Available data Start Marker

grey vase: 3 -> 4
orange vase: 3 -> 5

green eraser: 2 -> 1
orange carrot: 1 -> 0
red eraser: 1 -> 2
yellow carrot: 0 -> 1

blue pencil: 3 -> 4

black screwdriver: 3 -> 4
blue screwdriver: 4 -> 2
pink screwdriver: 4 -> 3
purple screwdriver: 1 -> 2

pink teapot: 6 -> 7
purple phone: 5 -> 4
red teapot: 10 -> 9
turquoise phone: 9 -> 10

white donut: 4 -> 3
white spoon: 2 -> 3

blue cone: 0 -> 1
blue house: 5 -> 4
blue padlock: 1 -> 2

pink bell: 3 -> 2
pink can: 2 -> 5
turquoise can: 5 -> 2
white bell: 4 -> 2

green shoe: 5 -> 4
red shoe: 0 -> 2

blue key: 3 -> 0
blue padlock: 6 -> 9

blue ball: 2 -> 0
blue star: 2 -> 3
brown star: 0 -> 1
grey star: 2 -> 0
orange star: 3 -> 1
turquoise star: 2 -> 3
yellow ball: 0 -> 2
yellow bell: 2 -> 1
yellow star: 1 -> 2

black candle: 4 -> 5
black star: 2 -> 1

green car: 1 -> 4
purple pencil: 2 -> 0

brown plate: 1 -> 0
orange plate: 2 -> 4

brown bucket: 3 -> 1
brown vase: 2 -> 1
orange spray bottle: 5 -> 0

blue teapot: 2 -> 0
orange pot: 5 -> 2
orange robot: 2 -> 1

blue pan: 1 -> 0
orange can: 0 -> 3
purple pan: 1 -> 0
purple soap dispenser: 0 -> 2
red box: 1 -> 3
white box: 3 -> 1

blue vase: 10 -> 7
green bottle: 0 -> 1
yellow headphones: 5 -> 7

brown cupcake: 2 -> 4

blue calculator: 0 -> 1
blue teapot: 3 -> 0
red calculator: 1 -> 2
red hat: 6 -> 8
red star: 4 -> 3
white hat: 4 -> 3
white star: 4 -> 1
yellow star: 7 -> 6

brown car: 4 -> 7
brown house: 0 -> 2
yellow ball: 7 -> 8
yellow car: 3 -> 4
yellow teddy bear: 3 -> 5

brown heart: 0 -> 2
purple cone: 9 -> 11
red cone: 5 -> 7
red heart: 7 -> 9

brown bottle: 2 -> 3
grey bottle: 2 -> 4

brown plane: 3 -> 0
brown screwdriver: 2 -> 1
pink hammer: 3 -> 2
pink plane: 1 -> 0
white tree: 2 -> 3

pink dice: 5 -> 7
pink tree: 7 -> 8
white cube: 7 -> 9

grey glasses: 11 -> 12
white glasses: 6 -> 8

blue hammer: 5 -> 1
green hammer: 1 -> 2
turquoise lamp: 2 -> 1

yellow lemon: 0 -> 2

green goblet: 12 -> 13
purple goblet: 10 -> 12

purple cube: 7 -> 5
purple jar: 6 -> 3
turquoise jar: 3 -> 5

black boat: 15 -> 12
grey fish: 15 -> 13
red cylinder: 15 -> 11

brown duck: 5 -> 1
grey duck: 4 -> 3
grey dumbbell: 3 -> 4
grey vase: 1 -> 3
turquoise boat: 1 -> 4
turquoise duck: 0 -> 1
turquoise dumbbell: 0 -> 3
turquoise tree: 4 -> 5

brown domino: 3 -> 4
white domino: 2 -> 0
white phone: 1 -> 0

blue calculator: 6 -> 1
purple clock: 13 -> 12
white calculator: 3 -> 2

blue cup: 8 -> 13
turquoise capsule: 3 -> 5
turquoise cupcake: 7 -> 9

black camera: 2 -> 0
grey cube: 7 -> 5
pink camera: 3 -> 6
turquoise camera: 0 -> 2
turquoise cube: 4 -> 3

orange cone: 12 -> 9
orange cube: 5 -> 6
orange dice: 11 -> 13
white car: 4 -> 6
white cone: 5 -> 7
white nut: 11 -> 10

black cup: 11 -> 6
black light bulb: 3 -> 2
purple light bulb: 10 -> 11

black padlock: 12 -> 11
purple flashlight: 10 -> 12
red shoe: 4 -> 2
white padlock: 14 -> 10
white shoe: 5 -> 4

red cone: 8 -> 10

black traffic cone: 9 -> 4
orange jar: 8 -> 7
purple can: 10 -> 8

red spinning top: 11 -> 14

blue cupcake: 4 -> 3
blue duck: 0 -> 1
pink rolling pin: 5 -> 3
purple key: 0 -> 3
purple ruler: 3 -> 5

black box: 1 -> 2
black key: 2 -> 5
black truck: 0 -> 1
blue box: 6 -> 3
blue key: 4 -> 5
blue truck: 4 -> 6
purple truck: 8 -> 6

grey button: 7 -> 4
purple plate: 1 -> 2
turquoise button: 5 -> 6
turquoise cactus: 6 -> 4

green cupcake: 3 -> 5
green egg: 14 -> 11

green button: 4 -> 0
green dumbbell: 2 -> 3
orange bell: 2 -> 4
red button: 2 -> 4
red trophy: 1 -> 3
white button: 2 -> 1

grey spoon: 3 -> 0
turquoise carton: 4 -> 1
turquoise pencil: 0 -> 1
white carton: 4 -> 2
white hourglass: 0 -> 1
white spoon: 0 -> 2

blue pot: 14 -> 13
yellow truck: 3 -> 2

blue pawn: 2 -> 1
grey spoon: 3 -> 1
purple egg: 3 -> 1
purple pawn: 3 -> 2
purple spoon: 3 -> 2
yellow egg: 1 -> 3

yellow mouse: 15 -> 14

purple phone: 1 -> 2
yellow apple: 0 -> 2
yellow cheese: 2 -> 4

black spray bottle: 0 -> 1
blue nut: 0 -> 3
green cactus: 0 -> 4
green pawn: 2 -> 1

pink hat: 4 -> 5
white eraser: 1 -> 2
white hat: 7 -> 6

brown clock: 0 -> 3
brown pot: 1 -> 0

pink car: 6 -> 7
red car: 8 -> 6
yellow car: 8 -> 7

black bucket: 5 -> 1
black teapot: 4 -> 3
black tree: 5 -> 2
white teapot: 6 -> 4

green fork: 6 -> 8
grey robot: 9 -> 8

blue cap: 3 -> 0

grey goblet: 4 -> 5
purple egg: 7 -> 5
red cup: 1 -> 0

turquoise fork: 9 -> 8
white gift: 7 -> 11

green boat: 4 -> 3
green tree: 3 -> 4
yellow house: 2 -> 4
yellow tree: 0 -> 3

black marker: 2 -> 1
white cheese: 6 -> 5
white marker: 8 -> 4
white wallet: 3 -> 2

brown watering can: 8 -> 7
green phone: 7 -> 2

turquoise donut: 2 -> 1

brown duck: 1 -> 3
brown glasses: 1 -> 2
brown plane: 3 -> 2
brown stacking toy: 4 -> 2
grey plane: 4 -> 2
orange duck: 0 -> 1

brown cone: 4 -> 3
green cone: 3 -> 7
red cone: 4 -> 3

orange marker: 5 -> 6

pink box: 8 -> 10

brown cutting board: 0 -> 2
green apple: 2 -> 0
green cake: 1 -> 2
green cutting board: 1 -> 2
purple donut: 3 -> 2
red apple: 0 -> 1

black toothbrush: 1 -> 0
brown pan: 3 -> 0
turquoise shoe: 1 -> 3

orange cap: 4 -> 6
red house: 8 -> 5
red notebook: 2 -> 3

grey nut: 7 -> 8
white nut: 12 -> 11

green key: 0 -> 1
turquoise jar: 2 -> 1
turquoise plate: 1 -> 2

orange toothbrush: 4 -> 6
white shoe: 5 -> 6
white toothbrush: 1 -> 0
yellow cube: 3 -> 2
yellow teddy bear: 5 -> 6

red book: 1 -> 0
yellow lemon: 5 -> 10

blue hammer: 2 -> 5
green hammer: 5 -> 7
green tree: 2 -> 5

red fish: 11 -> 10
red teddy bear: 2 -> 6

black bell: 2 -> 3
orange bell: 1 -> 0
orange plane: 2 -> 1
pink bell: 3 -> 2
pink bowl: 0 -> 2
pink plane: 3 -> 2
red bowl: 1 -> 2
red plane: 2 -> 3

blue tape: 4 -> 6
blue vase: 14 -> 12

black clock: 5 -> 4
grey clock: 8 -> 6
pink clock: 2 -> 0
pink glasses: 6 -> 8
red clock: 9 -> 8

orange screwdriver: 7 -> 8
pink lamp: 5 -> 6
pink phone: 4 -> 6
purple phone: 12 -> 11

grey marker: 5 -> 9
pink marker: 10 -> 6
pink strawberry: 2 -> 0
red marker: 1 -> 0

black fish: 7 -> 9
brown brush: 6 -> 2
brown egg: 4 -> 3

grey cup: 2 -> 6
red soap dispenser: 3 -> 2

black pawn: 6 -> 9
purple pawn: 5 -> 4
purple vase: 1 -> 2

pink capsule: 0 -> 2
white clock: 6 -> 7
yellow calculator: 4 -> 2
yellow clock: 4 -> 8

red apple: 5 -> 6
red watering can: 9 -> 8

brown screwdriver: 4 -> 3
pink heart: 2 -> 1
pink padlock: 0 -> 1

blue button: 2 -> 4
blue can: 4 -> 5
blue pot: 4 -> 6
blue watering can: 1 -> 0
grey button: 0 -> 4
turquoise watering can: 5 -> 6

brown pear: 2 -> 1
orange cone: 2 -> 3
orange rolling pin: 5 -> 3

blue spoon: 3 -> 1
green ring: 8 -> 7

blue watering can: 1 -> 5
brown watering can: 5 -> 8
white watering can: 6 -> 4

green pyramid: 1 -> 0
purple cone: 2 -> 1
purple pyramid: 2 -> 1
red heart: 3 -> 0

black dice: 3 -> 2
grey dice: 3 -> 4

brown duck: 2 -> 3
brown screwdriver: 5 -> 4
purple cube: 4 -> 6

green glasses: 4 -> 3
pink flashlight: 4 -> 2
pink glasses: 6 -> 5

Available data End Marker

What is needed is every line of the records that contains the word "dumbbell".

grey dumbbell: 3 -> 4
turquoise dumbbell: 0 -> 3
green dumbbell: 2 -> 3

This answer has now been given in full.